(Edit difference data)
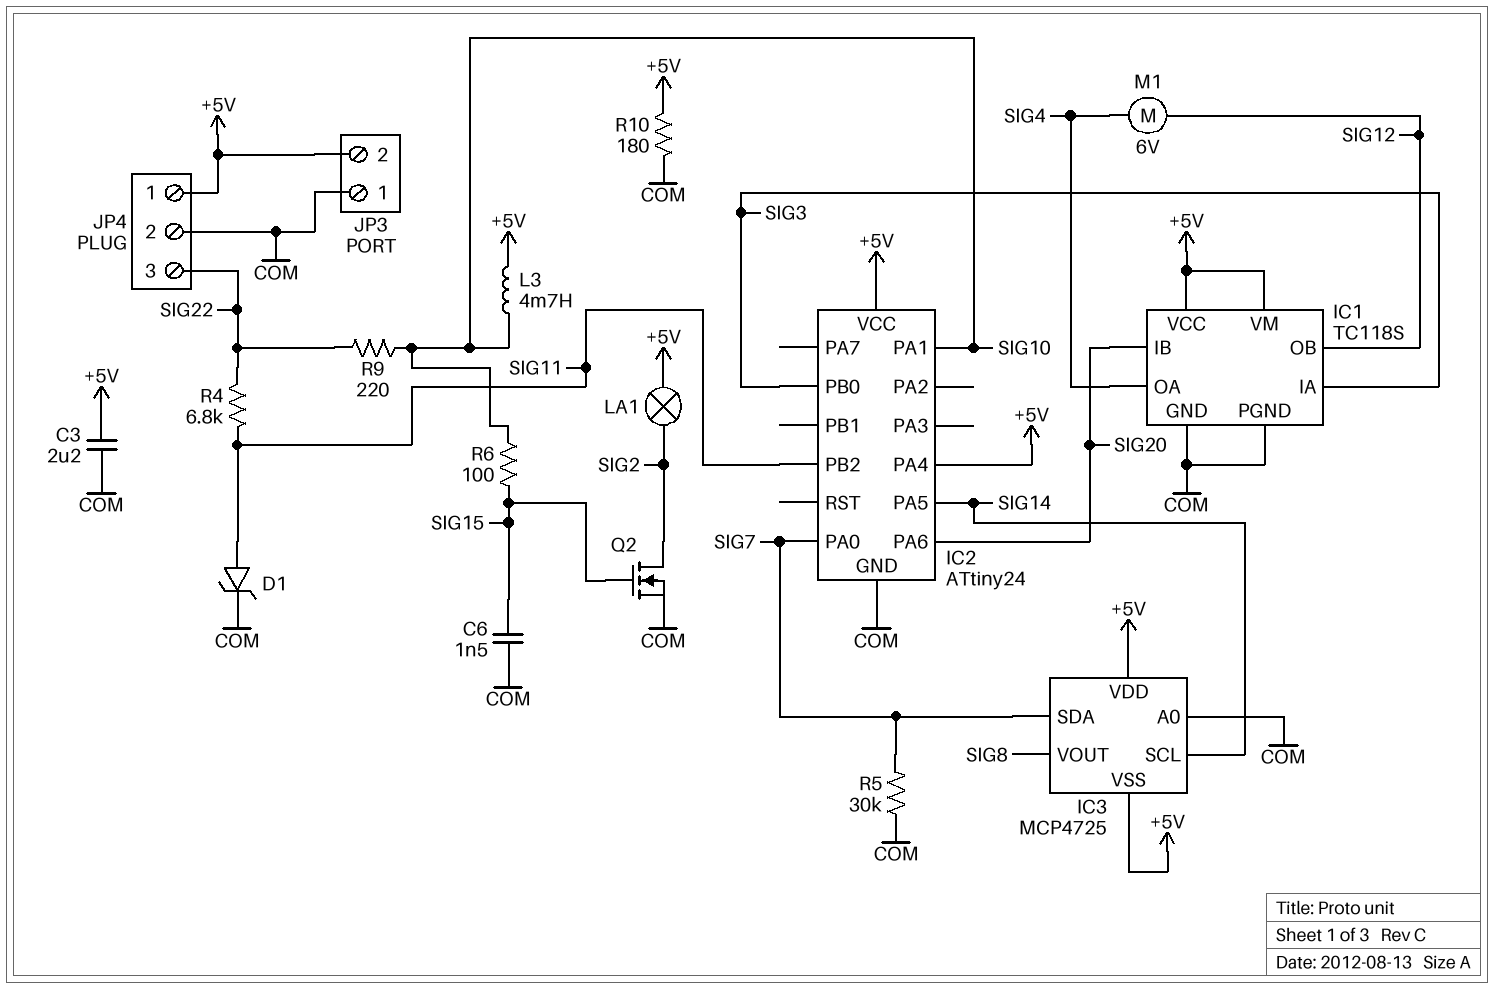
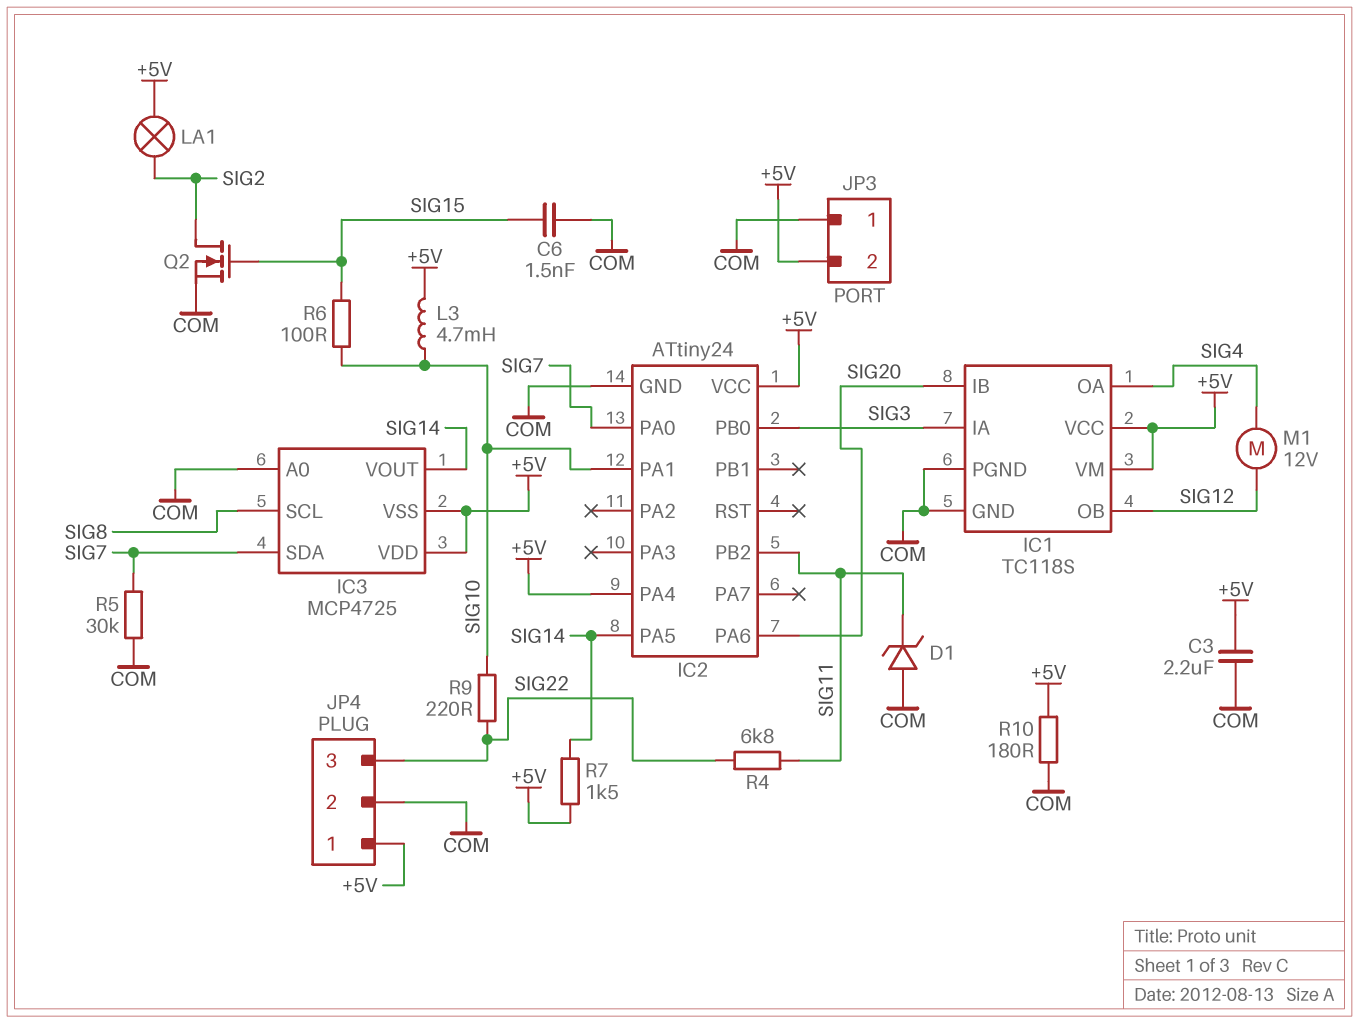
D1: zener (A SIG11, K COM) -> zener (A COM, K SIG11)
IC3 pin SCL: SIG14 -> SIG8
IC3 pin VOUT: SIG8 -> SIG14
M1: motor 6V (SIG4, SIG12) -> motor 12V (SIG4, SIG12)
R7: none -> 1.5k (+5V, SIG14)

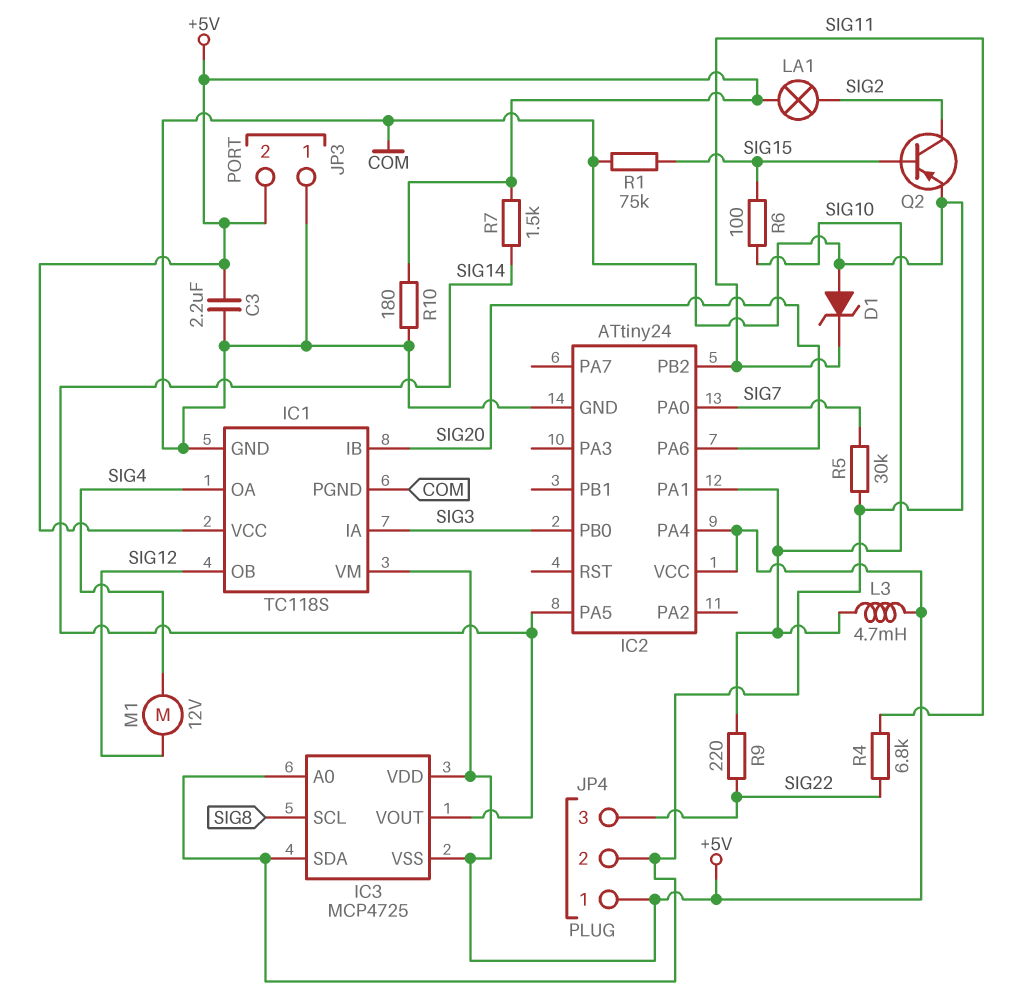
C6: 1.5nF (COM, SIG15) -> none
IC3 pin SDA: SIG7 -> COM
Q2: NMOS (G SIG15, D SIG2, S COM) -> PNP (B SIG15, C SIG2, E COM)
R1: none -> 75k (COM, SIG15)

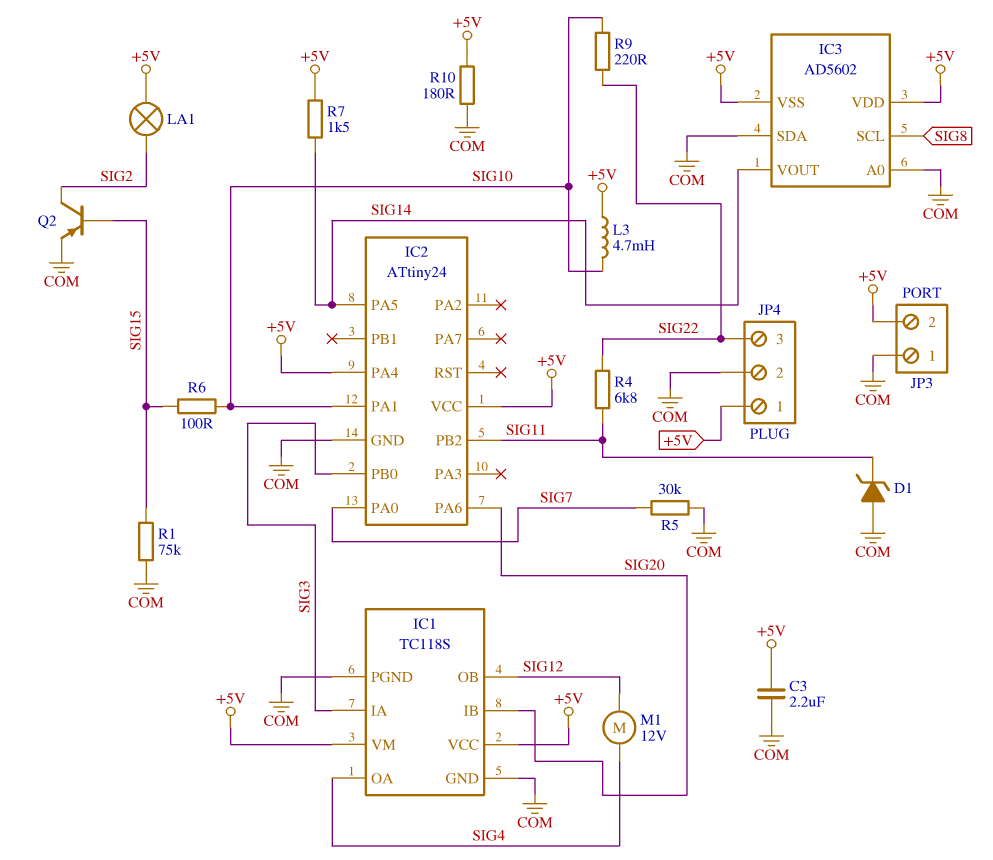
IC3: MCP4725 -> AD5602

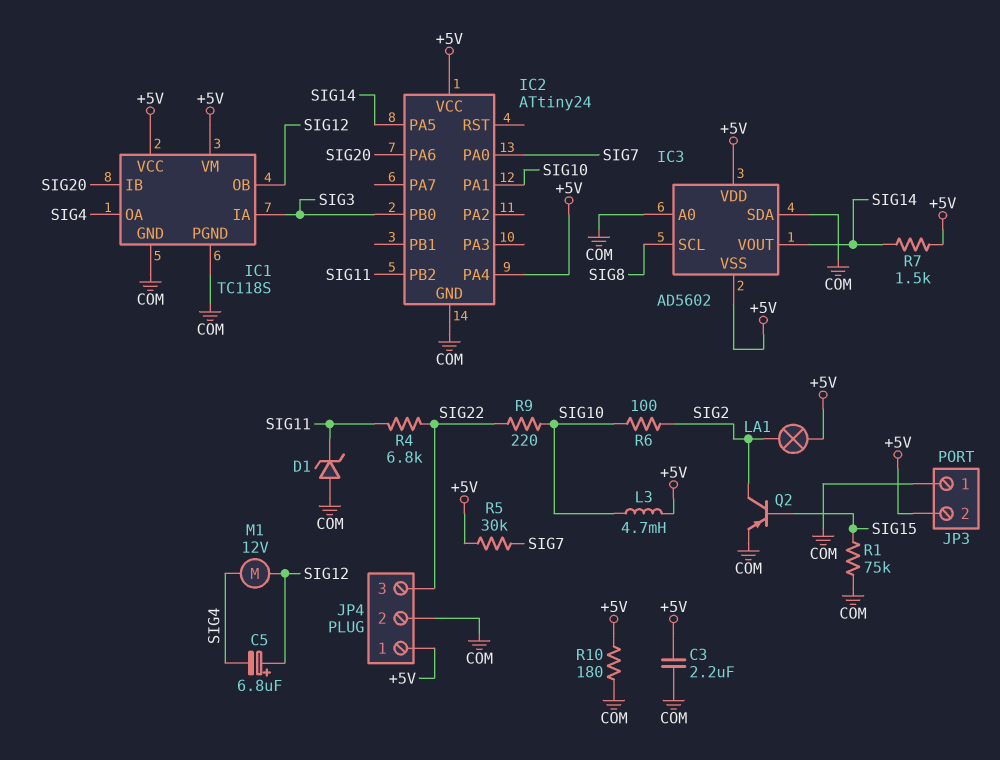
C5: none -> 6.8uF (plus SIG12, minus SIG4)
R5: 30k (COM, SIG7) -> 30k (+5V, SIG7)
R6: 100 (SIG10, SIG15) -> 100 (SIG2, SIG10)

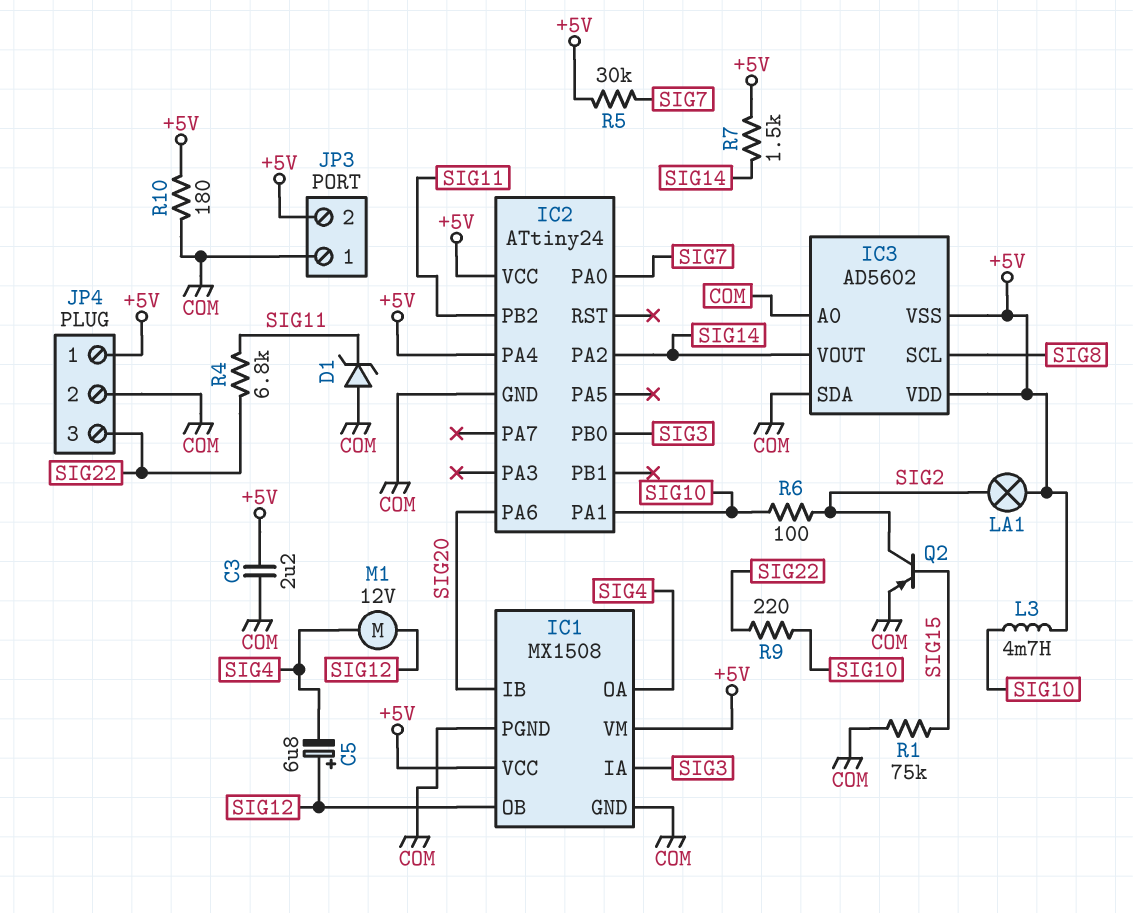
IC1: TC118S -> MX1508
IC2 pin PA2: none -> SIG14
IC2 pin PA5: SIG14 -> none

● **PROBLEM TO SOLVE**: Nothing but the lines from the one with "M1: motor 6V" up to and including the one with "C5: none -> 6.8uF (plus SIG12, minus SIG4)" should be printed, exactly as they read above. Please keep the pictures out.

● **ANSWER**:
M1: motor 6V (SIG4, SIG12) -> motor 12V (SIG4, SIG12)
R7: none -> 1.5k (+5V, SIG14)

C6: 1.5nF (COM, SIG15) -> none
IC3 pin SDA: SIG7 -> COM
Q2: NMOS (G SIG15, D SIG2, S COM) -> PNP (B SIG15, C SIG2, E COM)
R1: none -> 75k (COM, SIG15)

IC3: MCP4725 -> AD5602

C5: none -> 6.8uF (plus SIG12, minus SIG4)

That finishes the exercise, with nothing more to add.